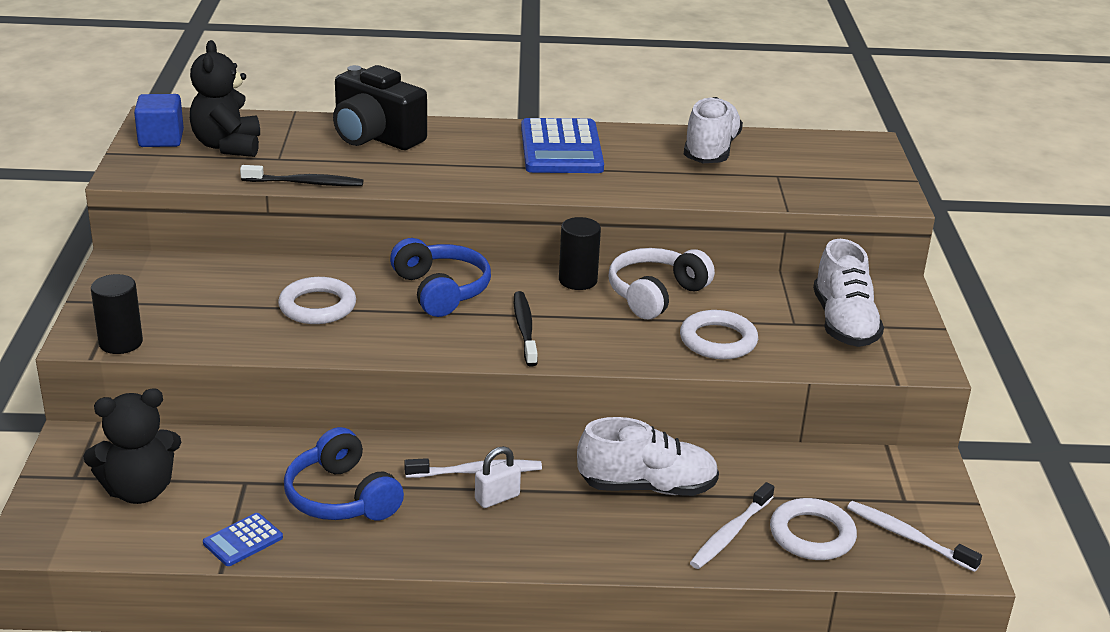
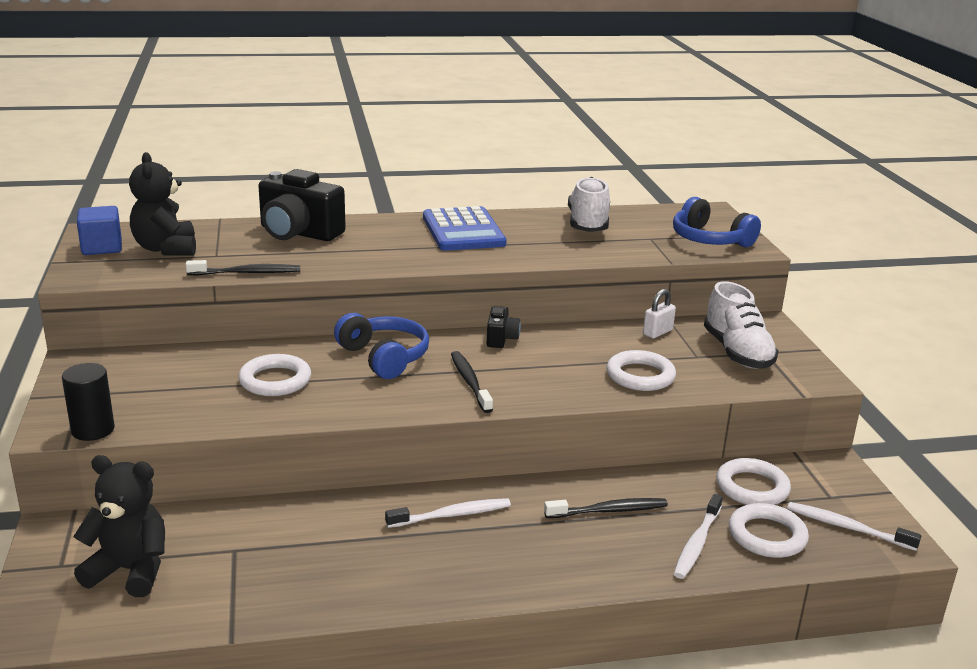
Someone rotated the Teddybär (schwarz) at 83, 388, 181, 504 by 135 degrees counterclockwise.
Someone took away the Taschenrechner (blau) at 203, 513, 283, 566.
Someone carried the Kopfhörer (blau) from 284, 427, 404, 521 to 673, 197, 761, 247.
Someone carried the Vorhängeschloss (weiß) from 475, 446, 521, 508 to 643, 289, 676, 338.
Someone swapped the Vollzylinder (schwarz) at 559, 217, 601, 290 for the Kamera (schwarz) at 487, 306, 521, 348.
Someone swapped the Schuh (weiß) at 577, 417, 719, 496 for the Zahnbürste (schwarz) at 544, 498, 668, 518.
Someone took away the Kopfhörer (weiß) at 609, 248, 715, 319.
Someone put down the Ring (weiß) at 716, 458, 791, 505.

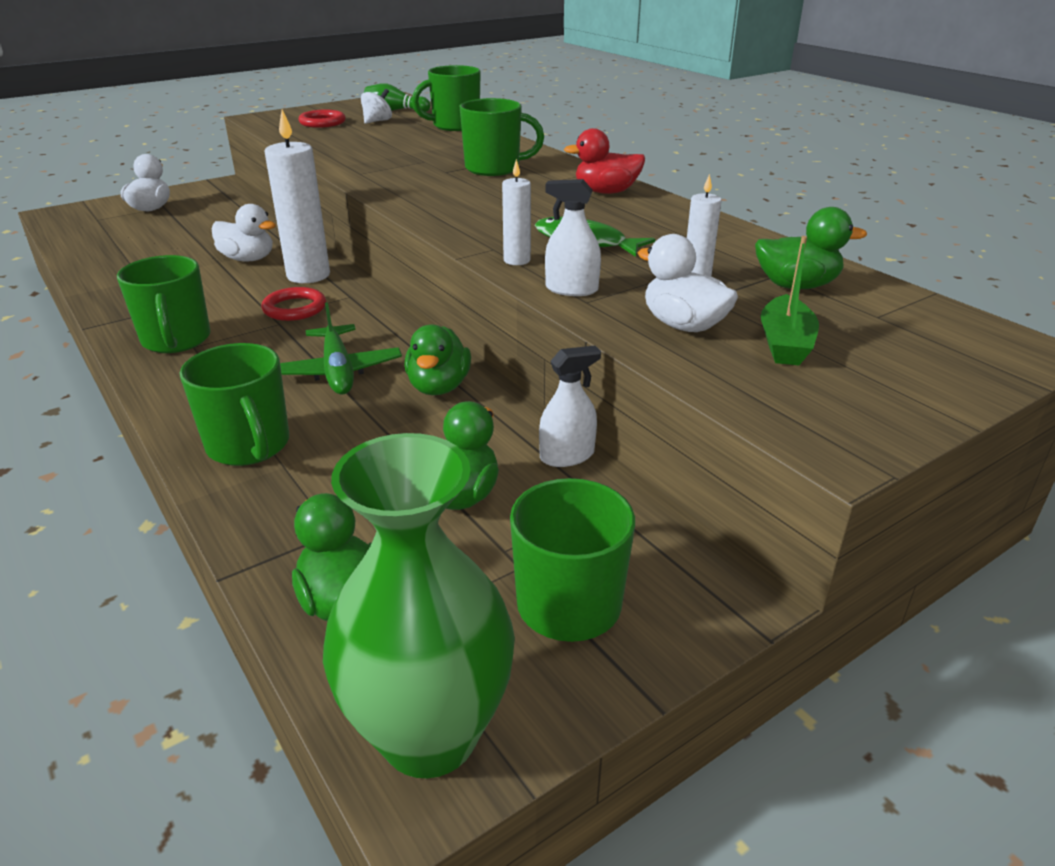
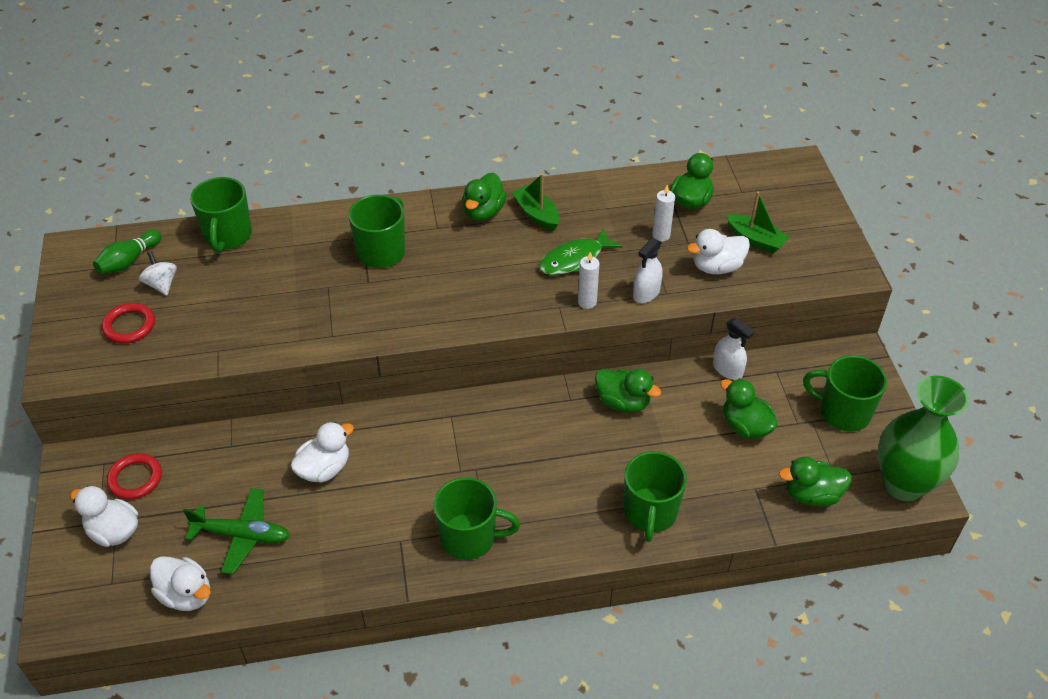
Someone rotated the Tasse (grün) at 180, 343, 289, 466 by 105 degrees clockwise.
Someone carried the Ring (rot) from 262, 287, 326, 321 to 107, 453, 162, 500.
Someone took away the Kerze (weiß) at 265, 110, 330, 283.
Someone carried the Flugzeug (grün) from 280, 302, 402, 394 to 183, 488, 290, 575.
Someone rotated the Sprühflasche (weiß) at 539, 346, 601, 467 by 135 degrees clockwise.
Someone repainted the Ente (rot) at 564, 128, 645, 194, which became the Ente (grün) at 463, 173, 507, 221.
Someone put down the Ente (weiß) at 150, 556, 211, 611.
Someone put down the Boot (grün) at 512, 173, 560, 231.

## Exercise directions
Could the listing above be printed again in full, with every picture omitted?

## Response for this exercise
Someone rotated the Teddybär (schwarz) at 83, 388, 181, 504 by 135 degrees counterclockwise.
Someone took away the Taschenrechner (blau) at 203, 513, 283, 566.
Someone carried the Kopfhörer (blau) from 284, 427, 404, 521 to 673, 197, 761, 247.
Someone carried the Vorhängeschloss (weiß) from 475, 446, 521, 508 to 643, 289, 676, 338.
Someone swapped the Vollzylinder (schwarz) at 559, 217, 601, 290 for the Kamera (schwarz) at 487, 306, 521, 348.
Someone swapped the Schuh (weiß) at 577, 417, 719, 496 for the Zahnbürste (schwarz) at 544, 498, 668, 518.
Someone took away the Kopfhörer (weiß) at 609, 248, 715, 319.
Someone put down the Ring (weiß) at 716, 458, 791, 505.

Someone rotated the Tasse (grün) at 180, 343, 289, 466 by 105 degrees clockwise.
Someone carried the Ring (rot) from 262, 287, 326, 321 to 107, 453, 162, 500.
Someone took away the Kerze (weiß) at 265, 110, 330, 283.
Someone carried the Flugzeug (grün) from 280, 302, 402, 394 to 183, 488, 290, 575.
Someone rotated the Sprühflasche (weiß) at 539, 346, 601, 467 by 135 degrees clockwise.
Someone repainted the Ente (rot) at 564, 128, 645, 194, which became the Ente (grün) at 463, 173, 507, 221.
Someone put down the Ente (weiß) at 150, 556, 211, 611.
Someone put down the Boot (grün) at 512, 173, 560, 231.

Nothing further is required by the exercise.